**What you need to do**
Should an entry contain an image, omit it and repeat the rest exactly.

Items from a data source
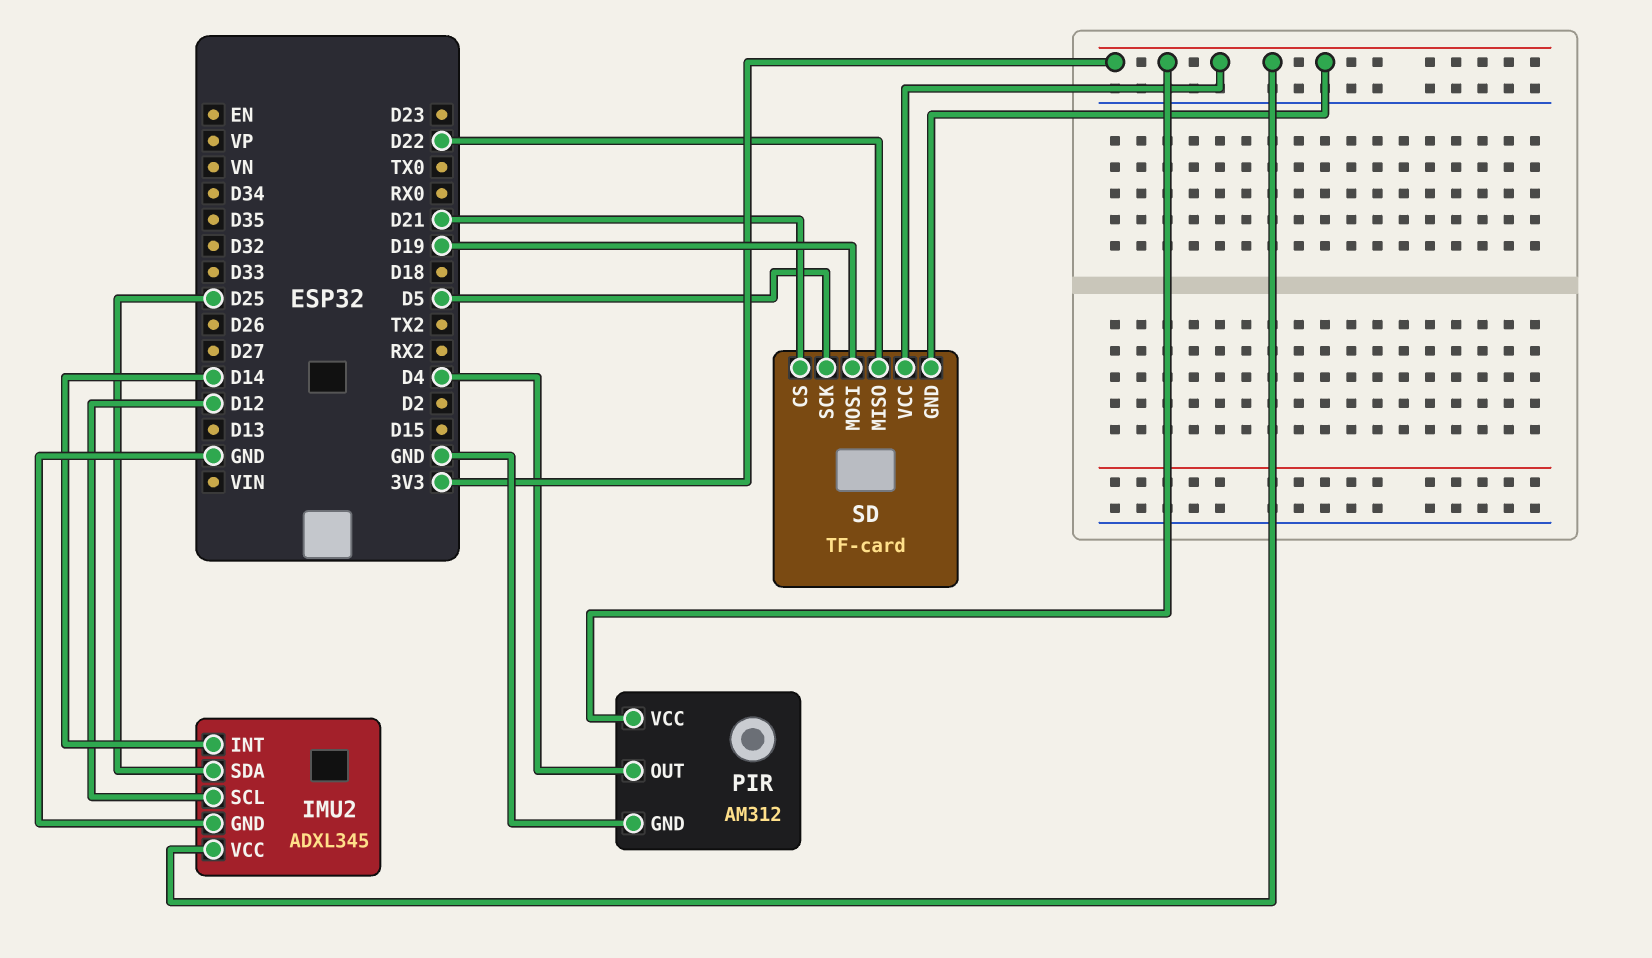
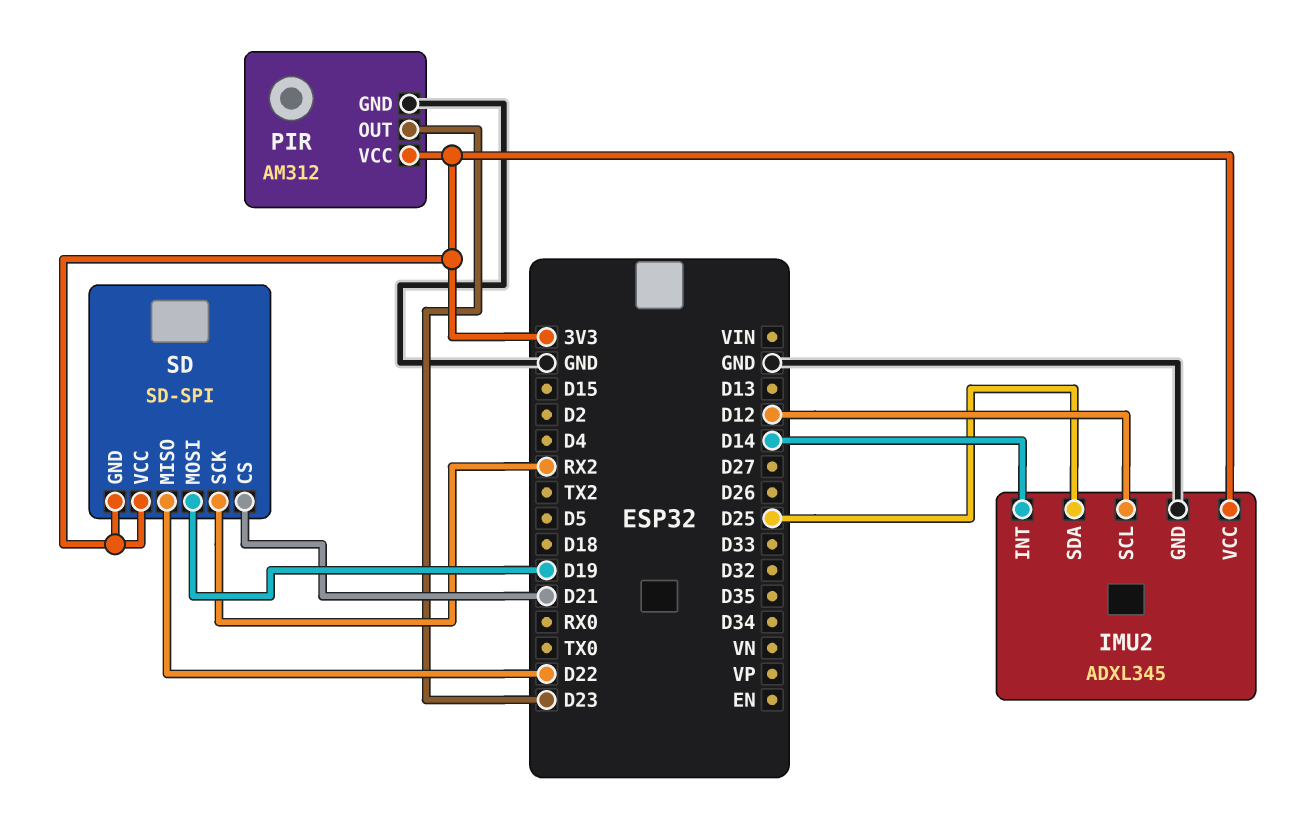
PIR pin OUT: D4 -> D23
SD: TF-card -> SD-SPI
SD pin SCK: D5 -> RX2

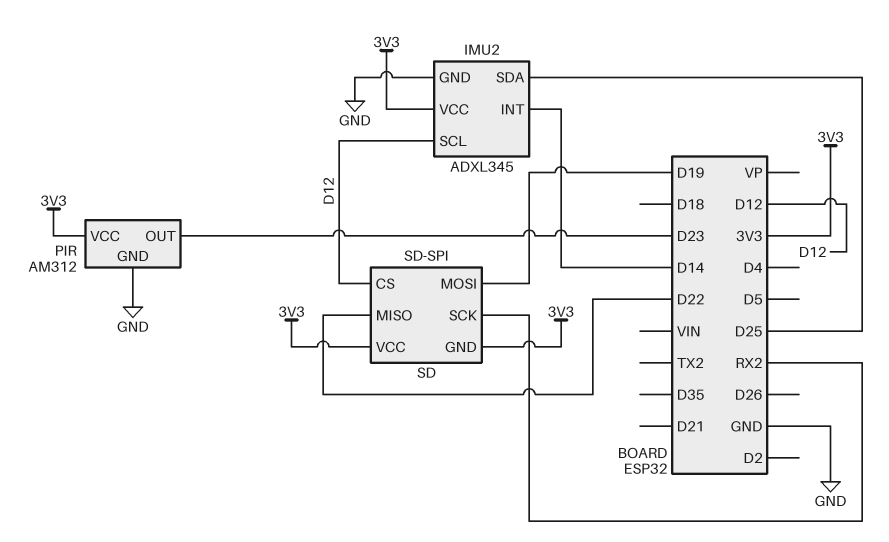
SD pin CS: D21 -> D12

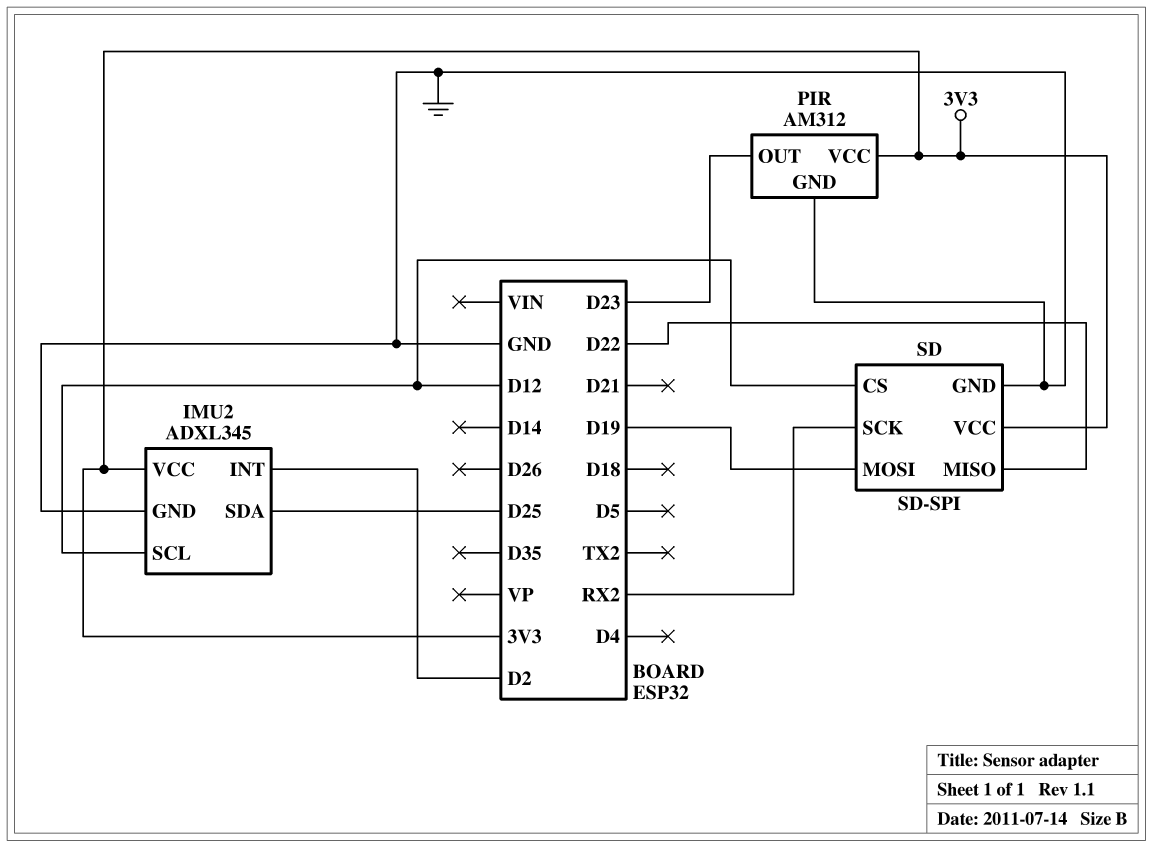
IMU2 pin INT: D14 -> D2
SD pin GND: 3V3 -> GND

**Written answer**
PIR pin OUT: D4 -> D23
SD: TF-card -> SD-SPI
SD pin SCK: D5 -> RX2

SD pin CS: D21 -> D12

IMU2 pin INT: D14 -> D2
SD pin GND: 3V3 -> GND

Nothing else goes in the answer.